◆ WHAT IS EXPECTED
Find the lines below holding the word "polygon" and copy each of them.

(Collected data)

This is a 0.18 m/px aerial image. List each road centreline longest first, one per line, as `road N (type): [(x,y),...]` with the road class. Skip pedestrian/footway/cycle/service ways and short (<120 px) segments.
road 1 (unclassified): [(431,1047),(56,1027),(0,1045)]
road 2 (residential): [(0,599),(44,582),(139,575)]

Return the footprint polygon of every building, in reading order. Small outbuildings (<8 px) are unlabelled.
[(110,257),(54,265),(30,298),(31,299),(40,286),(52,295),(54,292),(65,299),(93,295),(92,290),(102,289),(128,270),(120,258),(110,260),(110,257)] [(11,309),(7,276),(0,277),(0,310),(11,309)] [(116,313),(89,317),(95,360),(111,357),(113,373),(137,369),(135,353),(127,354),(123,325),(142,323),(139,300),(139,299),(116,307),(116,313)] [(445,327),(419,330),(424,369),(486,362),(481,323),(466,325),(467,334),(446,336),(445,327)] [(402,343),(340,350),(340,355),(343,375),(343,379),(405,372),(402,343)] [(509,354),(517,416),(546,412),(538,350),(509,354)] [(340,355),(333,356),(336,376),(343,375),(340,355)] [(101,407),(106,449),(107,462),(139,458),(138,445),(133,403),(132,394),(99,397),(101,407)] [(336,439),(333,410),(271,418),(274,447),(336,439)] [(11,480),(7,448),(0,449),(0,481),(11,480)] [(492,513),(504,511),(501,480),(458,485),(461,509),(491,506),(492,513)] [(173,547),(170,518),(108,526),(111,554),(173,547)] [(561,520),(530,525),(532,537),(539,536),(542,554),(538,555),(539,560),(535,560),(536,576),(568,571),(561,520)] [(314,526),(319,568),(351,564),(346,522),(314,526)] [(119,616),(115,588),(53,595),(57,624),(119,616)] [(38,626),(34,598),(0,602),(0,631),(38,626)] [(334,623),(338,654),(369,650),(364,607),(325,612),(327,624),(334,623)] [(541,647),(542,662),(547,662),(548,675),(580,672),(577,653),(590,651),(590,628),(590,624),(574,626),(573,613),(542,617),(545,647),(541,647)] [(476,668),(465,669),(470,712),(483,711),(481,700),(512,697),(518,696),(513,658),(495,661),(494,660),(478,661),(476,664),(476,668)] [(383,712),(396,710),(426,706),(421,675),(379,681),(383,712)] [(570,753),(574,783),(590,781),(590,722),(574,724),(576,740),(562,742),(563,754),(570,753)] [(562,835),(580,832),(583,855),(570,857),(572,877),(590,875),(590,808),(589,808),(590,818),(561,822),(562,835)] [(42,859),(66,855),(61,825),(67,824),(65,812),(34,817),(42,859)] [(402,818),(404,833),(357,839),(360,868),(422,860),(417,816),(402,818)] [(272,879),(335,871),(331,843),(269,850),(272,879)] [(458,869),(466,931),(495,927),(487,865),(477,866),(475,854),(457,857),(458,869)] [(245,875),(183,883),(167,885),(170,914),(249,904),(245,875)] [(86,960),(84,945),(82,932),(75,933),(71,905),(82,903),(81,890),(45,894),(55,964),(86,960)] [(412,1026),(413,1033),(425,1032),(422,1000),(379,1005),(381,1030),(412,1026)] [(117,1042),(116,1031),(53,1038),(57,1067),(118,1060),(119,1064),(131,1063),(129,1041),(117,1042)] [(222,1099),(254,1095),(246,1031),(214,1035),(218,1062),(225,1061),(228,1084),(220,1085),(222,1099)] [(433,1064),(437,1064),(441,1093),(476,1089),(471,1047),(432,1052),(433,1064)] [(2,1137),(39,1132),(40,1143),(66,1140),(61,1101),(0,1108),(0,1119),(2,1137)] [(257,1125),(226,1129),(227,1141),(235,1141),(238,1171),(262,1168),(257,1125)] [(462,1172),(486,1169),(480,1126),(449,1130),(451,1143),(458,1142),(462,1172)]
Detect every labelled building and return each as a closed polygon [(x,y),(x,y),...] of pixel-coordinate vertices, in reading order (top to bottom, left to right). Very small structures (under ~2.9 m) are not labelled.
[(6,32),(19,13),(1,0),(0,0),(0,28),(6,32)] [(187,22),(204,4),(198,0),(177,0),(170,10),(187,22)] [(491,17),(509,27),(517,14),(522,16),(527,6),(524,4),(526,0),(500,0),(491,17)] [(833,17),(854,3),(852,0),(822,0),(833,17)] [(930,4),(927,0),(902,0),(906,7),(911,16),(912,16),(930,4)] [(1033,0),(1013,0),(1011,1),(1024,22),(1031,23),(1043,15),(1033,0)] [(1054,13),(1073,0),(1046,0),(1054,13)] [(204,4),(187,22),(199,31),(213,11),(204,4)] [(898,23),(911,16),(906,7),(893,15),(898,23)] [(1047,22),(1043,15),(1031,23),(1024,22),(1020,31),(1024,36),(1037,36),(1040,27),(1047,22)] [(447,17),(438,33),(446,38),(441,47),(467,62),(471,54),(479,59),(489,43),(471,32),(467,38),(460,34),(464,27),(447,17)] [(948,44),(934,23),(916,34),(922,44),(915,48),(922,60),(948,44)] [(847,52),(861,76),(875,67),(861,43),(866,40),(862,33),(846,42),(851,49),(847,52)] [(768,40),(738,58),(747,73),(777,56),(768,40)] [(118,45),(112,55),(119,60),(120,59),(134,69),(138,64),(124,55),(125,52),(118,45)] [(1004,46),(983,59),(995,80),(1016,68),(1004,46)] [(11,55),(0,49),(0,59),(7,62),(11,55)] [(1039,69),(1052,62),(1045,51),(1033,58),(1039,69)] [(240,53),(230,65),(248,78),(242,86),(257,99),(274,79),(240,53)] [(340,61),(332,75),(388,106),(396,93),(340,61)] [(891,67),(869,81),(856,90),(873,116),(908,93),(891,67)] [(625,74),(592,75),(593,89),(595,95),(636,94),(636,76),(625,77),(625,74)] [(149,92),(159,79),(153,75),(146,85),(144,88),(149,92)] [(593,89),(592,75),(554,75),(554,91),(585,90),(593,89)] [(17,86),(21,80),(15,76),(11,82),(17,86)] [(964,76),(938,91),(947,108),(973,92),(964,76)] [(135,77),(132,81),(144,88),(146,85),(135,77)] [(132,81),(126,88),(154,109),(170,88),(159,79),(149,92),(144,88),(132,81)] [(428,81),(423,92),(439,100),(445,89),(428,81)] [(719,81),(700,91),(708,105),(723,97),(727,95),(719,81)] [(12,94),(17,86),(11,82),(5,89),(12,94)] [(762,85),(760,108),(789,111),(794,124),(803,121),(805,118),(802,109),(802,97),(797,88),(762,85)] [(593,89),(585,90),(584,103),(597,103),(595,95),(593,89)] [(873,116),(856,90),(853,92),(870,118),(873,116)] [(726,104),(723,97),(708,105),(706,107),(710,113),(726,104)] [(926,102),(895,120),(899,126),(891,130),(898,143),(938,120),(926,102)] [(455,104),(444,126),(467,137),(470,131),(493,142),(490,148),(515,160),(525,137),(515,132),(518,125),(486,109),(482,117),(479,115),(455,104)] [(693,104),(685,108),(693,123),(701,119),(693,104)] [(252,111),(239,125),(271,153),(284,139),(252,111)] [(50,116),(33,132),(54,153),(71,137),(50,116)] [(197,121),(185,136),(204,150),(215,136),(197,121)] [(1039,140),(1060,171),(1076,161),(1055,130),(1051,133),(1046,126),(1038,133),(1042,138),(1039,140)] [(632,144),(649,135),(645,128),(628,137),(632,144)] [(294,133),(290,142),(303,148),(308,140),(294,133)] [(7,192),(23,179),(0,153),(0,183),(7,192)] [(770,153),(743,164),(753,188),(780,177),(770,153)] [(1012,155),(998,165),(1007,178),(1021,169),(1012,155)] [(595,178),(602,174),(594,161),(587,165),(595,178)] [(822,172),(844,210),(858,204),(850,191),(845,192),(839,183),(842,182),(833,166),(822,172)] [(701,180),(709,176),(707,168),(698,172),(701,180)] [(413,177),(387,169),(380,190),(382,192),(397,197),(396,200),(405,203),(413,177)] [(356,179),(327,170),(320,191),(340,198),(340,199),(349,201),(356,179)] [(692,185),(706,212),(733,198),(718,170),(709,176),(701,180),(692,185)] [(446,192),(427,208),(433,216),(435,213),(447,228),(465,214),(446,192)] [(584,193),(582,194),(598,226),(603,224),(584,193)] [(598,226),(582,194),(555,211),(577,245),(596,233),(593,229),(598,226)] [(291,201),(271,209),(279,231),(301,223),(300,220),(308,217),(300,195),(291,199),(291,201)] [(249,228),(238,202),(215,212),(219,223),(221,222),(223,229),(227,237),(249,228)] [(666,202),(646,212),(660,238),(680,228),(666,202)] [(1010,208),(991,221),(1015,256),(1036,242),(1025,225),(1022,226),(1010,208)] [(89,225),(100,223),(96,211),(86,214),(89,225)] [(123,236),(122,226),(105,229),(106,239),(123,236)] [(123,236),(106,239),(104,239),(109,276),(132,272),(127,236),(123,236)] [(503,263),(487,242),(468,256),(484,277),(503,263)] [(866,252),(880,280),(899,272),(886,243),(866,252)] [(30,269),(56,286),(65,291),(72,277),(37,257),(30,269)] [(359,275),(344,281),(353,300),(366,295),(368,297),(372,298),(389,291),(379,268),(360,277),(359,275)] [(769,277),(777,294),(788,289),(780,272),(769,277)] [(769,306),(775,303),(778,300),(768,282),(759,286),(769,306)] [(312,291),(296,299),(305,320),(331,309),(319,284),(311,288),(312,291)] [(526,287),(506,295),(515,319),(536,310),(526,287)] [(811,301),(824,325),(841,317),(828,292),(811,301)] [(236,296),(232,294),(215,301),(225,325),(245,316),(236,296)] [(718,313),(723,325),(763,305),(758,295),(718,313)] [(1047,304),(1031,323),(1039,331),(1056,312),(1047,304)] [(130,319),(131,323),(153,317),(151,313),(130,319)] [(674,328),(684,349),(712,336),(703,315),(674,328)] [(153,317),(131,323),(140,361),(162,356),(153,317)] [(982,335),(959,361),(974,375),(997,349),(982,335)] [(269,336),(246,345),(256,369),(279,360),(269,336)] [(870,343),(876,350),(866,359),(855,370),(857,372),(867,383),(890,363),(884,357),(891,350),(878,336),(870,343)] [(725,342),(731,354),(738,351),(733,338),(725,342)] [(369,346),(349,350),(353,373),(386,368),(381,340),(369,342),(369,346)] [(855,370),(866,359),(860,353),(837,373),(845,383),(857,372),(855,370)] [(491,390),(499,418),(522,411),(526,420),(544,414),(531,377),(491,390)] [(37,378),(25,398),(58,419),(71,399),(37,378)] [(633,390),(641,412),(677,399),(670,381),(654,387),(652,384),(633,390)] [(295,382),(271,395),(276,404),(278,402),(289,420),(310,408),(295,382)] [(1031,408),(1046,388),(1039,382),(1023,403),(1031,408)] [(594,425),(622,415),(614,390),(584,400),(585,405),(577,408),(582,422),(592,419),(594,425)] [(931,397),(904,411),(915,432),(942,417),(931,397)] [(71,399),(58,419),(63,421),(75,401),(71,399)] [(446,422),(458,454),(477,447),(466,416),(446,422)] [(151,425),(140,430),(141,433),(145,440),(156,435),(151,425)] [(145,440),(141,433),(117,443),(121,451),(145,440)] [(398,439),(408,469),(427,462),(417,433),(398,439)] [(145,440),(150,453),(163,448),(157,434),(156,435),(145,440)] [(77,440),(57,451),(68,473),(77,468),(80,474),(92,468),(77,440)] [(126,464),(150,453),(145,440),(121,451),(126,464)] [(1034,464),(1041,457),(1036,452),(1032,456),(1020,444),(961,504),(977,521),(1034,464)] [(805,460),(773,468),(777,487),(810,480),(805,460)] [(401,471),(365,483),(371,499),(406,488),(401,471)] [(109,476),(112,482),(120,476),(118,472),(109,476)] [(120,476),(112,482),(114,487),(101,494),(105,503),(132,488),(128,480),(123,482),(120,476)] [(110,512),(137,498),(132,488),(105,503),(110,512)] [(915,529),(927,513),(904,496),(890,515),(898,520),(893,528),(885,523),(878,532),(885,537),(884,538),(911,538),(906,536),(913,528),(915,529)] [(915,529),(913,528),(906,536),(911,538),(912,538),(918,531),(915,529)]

◆ OUTPUT FOR THIS TASK
Return the footprint polygon of every building, in reading order. Small outbuildings (<8 px) are unlabelled.
Detect every labelled building and return each as a closed polygon [(x,y),(x,y),...] of pixel-coordinate vertices, in reading order (top to bottom, left to right). Very small structures (under ~2.9 m) are not labelled.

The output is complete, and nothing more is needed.